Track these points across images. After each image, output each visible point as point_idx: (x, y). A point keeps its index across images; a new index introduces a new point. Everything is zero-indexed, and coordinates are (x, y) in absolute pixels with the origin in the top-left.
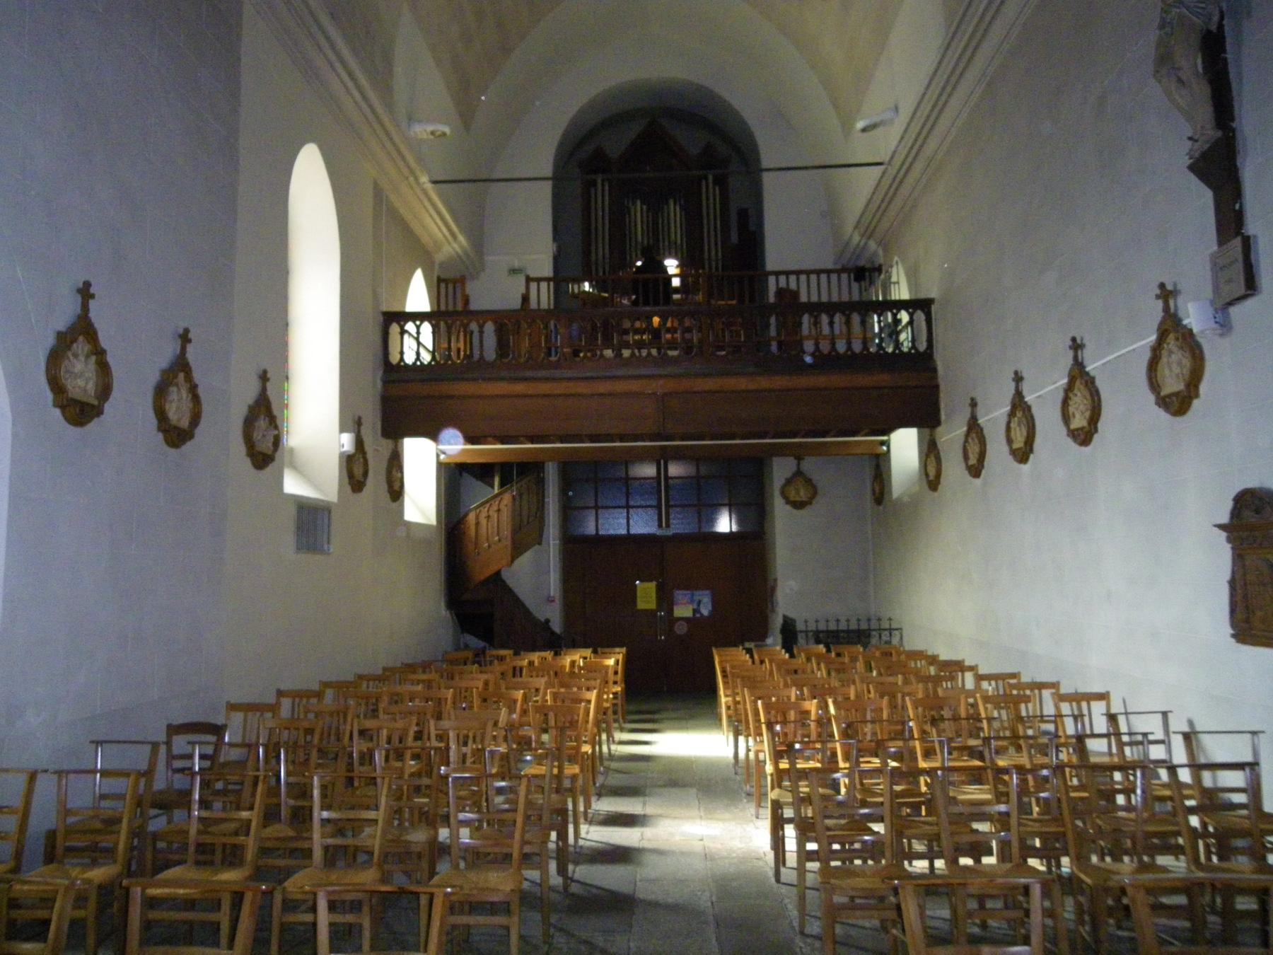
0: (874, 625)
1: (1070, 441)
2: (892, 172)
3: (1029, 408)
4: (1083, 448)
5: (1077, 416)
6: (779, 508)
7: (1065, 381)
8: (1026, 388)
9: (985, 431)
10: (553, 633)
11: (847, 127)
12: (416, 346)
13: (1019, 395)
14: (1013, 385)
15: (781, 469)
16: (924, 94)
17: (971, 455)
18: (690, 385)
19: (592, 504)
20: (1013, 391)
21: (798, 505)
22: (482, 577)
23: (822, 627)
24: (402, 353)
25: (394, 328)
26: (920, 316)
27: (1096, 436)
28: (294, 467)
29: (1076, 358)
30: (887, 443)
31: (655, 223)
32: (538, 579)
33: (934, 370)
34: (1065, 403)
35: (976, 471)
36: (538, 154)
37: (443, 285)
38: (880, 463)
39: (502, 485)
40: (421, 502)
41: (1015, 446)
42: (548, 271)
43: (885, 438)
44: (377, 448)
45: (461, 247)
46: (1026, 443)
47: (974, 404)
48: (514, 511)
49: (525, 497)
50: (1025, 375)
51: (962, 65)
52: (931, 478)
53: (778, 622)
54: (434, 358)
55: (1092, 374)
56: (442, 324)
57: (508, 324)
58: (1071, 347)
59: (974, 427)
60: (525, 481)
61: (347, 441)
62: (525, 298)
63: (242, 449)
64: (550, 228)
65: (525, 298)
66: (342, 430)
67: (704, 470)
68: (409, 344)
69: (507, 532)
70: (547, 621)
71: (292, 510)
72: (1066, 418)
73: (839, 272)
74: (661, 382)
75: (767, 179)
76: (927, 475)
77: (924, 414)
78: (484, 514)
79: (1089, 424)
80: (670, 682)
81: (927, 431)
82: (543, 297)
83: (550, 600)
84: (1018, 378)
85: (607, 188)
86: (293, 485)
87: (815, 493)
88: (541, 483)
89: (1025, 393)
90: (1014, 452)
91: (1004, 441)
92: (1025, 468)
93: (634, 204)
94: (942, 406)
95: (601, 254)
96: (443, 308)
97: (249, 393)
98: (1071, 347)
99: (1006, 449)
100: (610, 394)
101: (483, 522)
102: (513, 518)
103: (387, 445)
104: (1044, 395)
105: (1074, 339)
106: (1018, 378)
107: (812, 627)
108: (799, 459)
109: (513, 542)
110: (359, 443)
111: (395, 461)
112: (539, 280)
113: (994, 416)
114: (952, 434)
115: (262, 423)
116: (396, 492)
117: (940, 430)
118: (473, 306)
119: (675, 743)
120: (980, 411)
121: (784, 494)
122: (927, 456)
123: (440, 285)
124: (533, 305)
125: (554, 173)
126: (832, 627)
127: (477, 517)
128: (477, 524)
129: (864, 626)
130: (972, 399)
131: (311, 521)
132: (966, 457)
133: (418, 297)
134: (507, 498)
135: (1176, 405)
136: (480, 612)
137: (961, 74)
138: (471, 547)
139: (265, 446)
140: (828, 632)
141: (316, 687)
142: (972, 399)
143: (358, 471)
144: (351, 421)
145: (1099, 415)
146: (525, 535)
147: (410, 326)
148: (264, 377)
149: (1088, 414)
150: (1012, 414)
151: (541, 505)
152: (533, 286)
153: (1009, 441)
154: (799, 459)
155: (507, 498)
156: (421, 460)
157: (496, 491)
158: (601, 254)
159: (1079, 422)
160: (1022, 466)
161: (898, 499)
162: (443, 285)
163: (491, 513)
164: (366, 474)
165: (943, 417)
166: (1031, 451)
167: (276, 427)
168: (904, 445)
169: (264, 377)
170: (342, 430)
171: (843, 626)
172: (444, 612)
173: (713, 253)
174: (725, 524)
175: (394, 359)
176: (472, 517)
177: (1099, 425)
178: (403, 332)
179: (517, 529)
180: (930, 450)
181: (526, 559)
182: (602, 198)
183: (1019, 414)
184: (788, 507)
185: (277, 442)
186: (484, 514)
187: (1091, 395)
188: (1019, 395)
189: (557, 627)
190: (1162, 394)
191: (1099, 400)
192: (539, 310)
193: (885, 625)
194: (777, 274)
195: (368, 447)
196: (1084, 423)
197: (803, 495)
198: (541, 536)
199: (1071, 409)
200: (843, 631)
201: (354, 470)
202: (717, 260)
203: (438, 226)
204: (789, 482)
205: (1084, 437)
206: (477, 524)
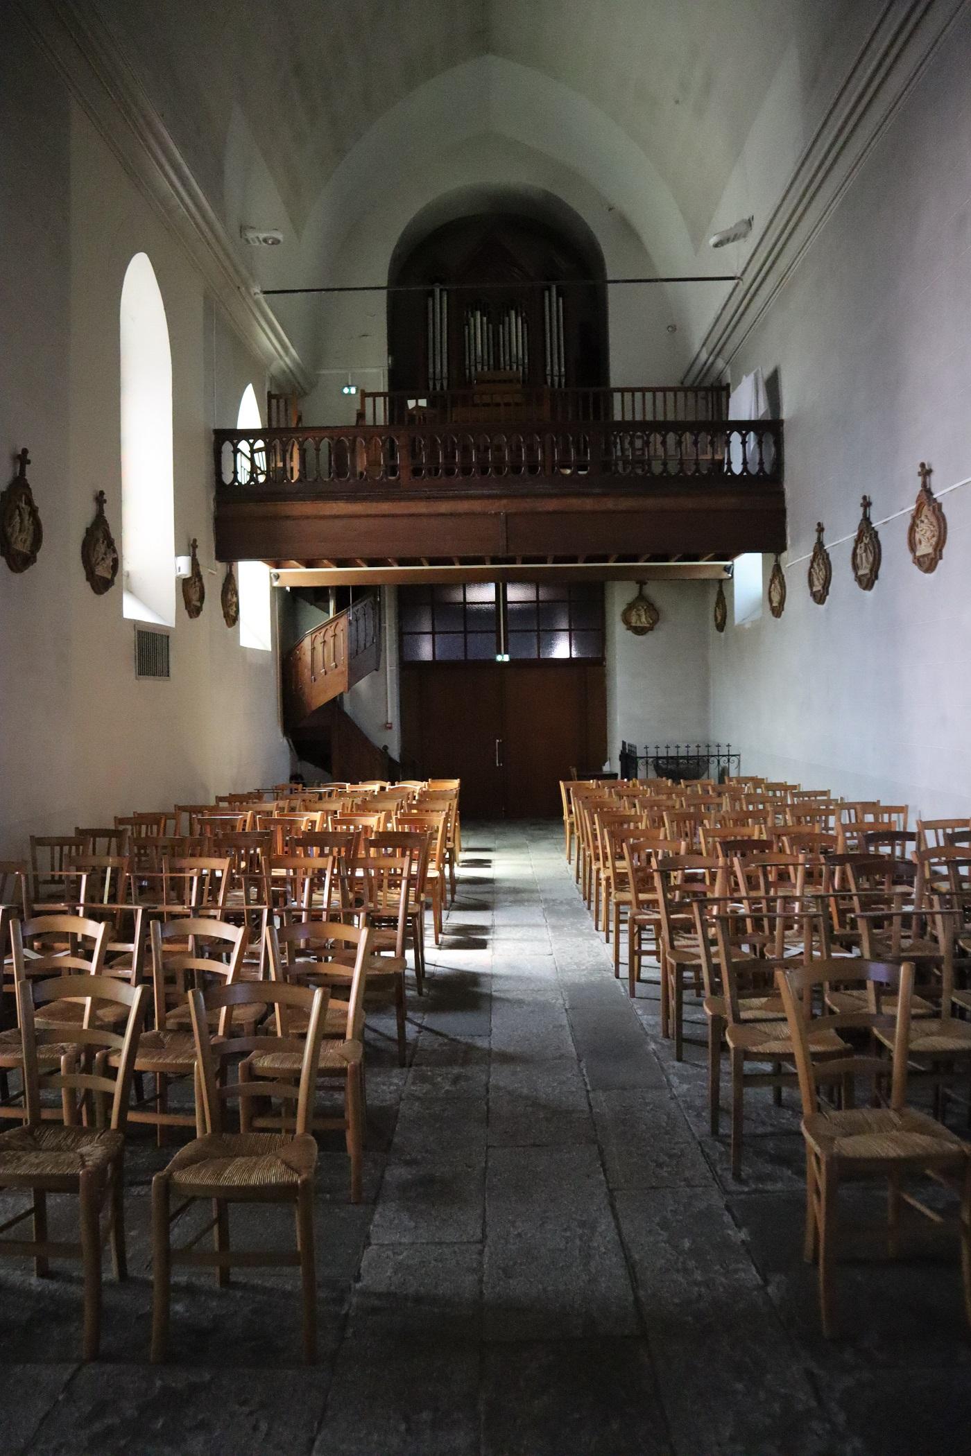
0: (714, 751)
1: (915, 568)
2: (743, 286)
3: (876, 533)
4: (927, 575)
5: (923, 543)
6: (619, 633)
7: (914, 507)
8: (935, 482)
9: (831, 557)
10: (391, 760)
11: (697, 238)
12: (246, 465)
13: (866, 520)
14: (815, 535)
15: (619, 597)
16: (780, 206)
17: (816, 582)
18: (537, 465)
19: (429, 629)
20: (861, 517)
21: (639, 631)
22: (314, 708)
23: (663, 753)
24: (235, 473)
25: (227, 447)
26: (769, 439)
27: (940, 562)
28: (131, 592)
29: (924, 484)
30: (728, 569)
31: (496, 334)
32: (379, 707)
33: (781, 494)
34: (912, 530)
35: (820, 597)
36: (377, 267)
37: (274, 402)
38: (722, 589)
39: (338, 609)
40: (256, 628)
41: (861, 572)
42: (383, 386)
43: (729, 563)
44: (213, 573)
45: (293, 360)
46: (871, 570)
47: (820, 529)
48: (350, 636)
49: (361, 622)
50: (872, 500)
51: (820, 175)
52: (775, 604)
53: (615, 750)
54: (235, 446)
55: (939, 500)
56: (277, 442)
57: (340, 443)
58: (920, 474)
59: (820, 555)
60: (359, 606)
61: (183, 566)
62: (361, 415)
63: (82, 574)
64: (384, 341)
65: (361, 415)
66: (177, 555)
67: (543, 595)
68: (244, 465)
69: (343, 657)
70: (386, 748)
71: (132, 636)
72: (913, 546)
73: (686, 390)
74: (504, 502)
75: (612, 291)
76: (771, 601)
77: (771, 541)
78: (320, 640)
79: (935, 550)
80: (510, 801)
81: (771, 556)
82: (379, 413)
83: (388, 727)
84: (866, 504)
85: (445, 298)
86: (132, 610)
87: (655, 621)
88: (378, 608)
89: (825, 542)
90: (859, 579)
91: (906, 547)
92: (868, 594)
93: (474, 316)
94: (788, 531)
95: (438, 370)
96: (274, 425)
97: (83, 516)
98: (920, 474)
99: (851, 575)
100: (451, 514)
101: (319, 647)
102: (350, 642)
103: (221, 568)
104: (892, 525)
105: (923, 465)
106: (866, 504)
107: (652, 753)
108: (642, 583)
109: (351, 668)
110: (195, 565)
111: (229, 586)
112: (375, 395)
113: (841, 544)
114: (797, 559)
115: (101, 548)
116: (231, 617)
117: (784, 555)
118: (306, 423)
119: (509, 863)
120: (826, 536)
121: (626, 621)
122: (772, 581)
123: (272, 401)
124: (369, 420)
125: (389, 281)
126: (672, 753)
127: (313, 643)
128: (313, 649)
129: (703, 752)
130: (819, 524)
131: (151, 650)
132: (811, 584)
133: (249, 415)
134: (343, 622)
135: (926, 566)
136: (319, 741)
137: (917, 25)
138: (307, 673)
139: (102, 571)
140: (667, 758)
141: (172, 810)
142: (819, 524)
143: (195, 597)
144: (187, 545)
145: (944, 542)
146: (361, 661)
147: (244, 446)
148: (100, 499)
149: (934, 540)
150: (858, 540)
151: (379, 630)
152: (369, 401)
153: (855, 567)
154: (642, 583)
155: (343, 622)
156: (256, 581)
157: (332, 616)
158: (438, 370)
159: (925, 549)
160: (867, 592)
161: (739, 626)
162: (274, 402)
163: (327, 642)
164: (202, 598)
165: (789, 542)
166: (876, 577)
167: (114, 551)
168: (748, 571)
169: (100, 499)
170: (177, 555)
171: (682, 752)
172: (283, 742)
173: (556, 368)
174: (562, 649)
175: (228, 479)
176: (307, 643)
177: (944, 551)
178: (236, 451)
179: (354, 654)
180: (775, 576)
181: (363, 684)
182: (439, 307)
183: (866, 541)
184: (630, 633)
185: (116, 565)
186: (320, 640)
187: (938, 519)
188: (866, 520)
189: (395, 753)
190: (918, 554)
191: (945, 528)
192: (375, 426)
193: (724, 751)
194: (622, 391)
195: (204, 572)
196: (930, 550)
197: (644, 621)
198: (378, 663)
199: (918, 536)
200: (683, 757)
201: (191, 593)
202: (560, 376)
203: (274, 344)
204: (631, 606)
205: (928, 564)
206: (313, 649)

> **Aim**: Arrange the records above as a numbered list, from the start of the records through the line containing "46: (1026, 443)", both ends included. Skip blank lines and leave out the picture.

> **Output**:
1. Track these points across images. After each image, output each visible point as point_idx: (x, y). A point keeps its index across images; a new index introduces a new point. Everything is zero-indexed, and coordinates are (x, y) in absolute pixels with the origin in the top-left.
2. 0: (874, 625)
3. 1: (1070, 441)
4. 2: (892, 172)
5. 3: (1029, 408)
6. 4: (1083, 448)
7. 5: (1077, 416)
8. 6: (779, 508)
9. 7: (1065, 381)
10. 8: (1026, 388)
11. 9: (985, 431)
12. 10: (553, 633)
13. 11: (847, 127)
14. 12: (416, 346)
15. 13: (1019, 395)
16. 14: (1013, 385)
17. 15: (781, 469)
18. 16: (924, 94)
19. 17: (971, 455)
20. 18: (690, 385)
21. 19: (592, 504)
22. 20: (1013, 391)
23. 21: (798, 505)
24. 22: (482, 577)
25. 23: (822, 627)
26. 24: (402, 353)
27. 25: (394, 328)
28. 26: (920, 316)
29. 27: (1096, 436)
30. 28: (294, 467)
31. 29: (1076, 358)
32. 30: (887, 443)
33. 31: (655, 223)
34. 32: (538, 579)
35. 33: (934, 370)
36. 34: (1065, 403)
37. 35: (976, 471)
38. 36: (538, 154)
39. 37: (443, 285)
40. 38: (880, 463)
41. 39: (502, 485)
42. 40: (421, 502)
43. 41: (1015, 446)
44. 42: (548, 271)
45. 43: (885, 438)
46. 44: (377, 448)
47. 45: (461, 247)
48. 46: (1026, 443)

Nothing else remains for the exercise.